__Task objective__
Print the lines of the entries below from the one with "[(316,24),(310,8),(287,18),(293,33),(316,24)]" through the final line, exactly as they appear. The pictures are not part of the copy.

__Stored data__
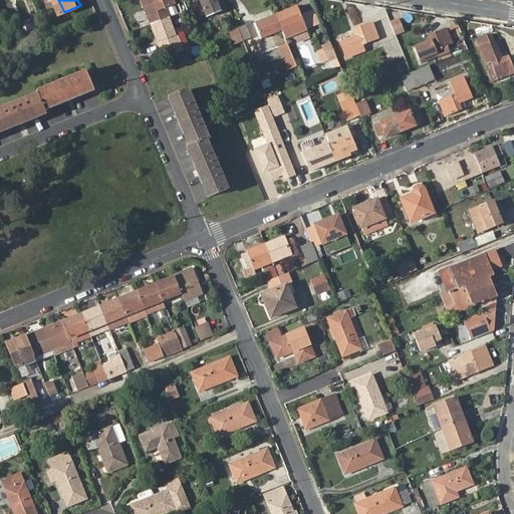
[(151,22),(169,15),(162,0),(140,0),(143,5),(145,4),(149,14),(147,15),(150,23),(151,22)]
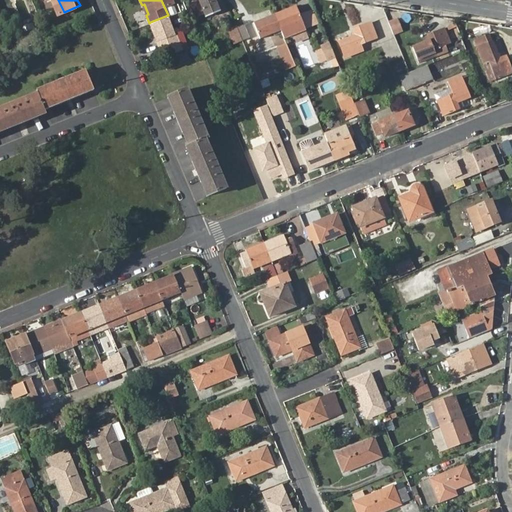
[(192,0),(198,13),(203,11),(206,17),(220,12),(215,0),(192,0)]
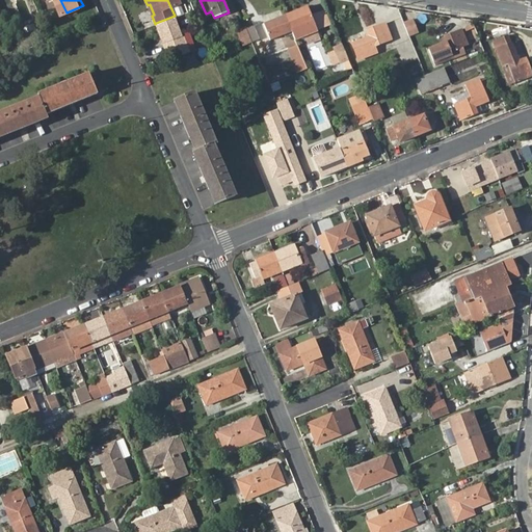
[(316,24),(310,8),(287,18),(293,33),(316,24)]
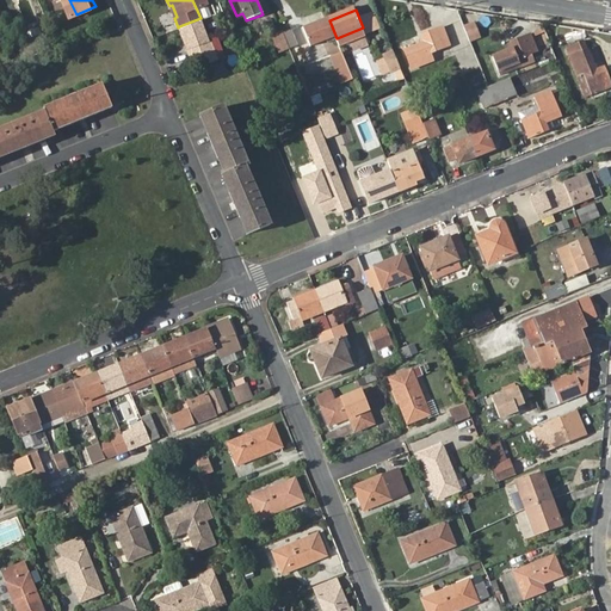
[(209,38),(201,18),(179,26),(183,36),(184,35),(190,47),(193,45),(196,53),(208,48),(205,41),(209,38)]
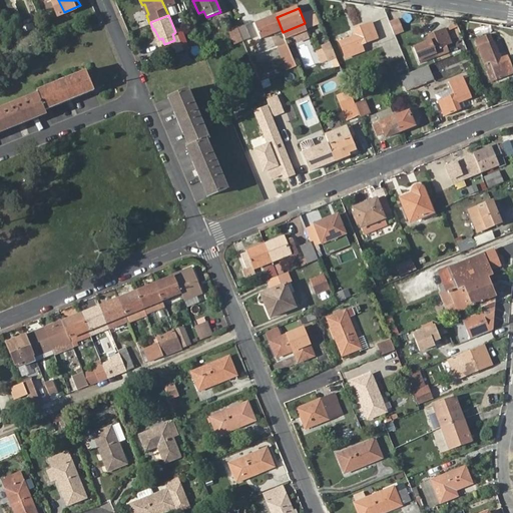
[(277,17),(255,25),(262,41),(283,32),(277,17)]
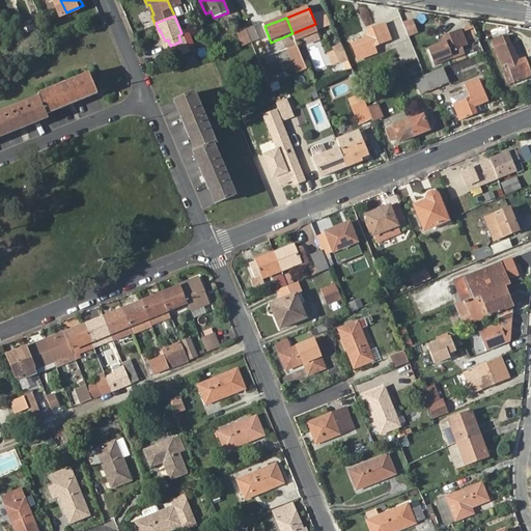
[(409,37),(419,33),(413,18),(402,22),(409,37)]
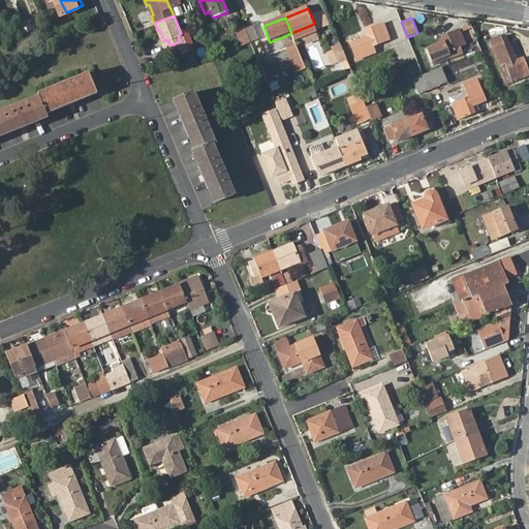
[(368,35),(350,43),(356,59),(374,52),(372,47),(390,39),(383,23),(366,30),(368,35)]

__Result of this task__
[(316,24),(310,8),(287,18),(293,33),(316,24)]
[(209,38),(201,18),(179,26),(183,36),(184,35),(190,47),(193,45),(196,53),(208,48),(205,41),(209,38)]
[(277,17),(255,25),(262,41),(283,32),(277,17)]
[(409,37),(419,33),(413,18),(402,22),(409,37)]
[(368,35),(350,43),(356,59),(374,52),(372,47),(390,39),(383,23),(366,30),(368,35)]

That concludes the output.